TASK INSTRUCTIONS: Using the listing below, set down each line from the line containing "(398, 251) = (655, 291): black" through the line containing "(676, 350) = (281, 327): green", both ends included, exactly and with nothing added.

DATA EXCERPTS:
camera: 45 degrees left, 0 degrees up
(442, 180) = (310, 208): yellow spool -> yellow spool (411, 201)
---
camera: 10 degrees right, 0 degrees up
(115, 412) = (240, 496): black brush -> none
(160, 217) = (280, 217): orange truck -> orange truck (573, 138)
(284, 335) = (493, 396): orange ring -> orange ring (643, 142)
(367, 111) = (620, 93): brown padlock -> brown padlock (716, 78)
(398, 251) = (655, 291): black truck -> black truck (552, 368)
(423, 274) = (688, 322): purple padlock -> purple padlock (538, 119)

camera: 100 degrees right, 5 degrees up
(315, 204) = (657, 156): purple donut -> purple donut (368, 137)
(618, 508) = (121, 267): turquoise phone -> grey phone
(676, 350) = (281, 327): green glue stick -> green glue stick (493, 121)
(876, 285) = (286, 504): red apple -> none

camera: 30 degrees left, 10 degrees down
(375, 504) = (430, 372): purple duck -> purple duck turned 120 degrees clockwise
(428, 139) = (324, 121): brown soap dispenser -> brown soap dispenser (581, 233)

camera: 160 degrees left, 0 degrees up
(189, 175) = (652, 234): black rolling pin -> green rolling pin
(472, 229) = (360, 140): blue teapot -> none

SOLUTION TO THE EXERCISE:
(398, 251) = (655, 291): black truck -> black truck (552, 368)
(423, 274) = (688, 322): purple padlock -> purple padlock (538, 119)

camera: 100 degrees right, 5 degrees up
(315, 204) = (657, 156): purple donut -> purple donut (368, 137)
(618, 508) = (121, 267): turquoise phone -> grey phone
(676, 350) = (281, 327): green glue stick -> green glue stick (493, 121)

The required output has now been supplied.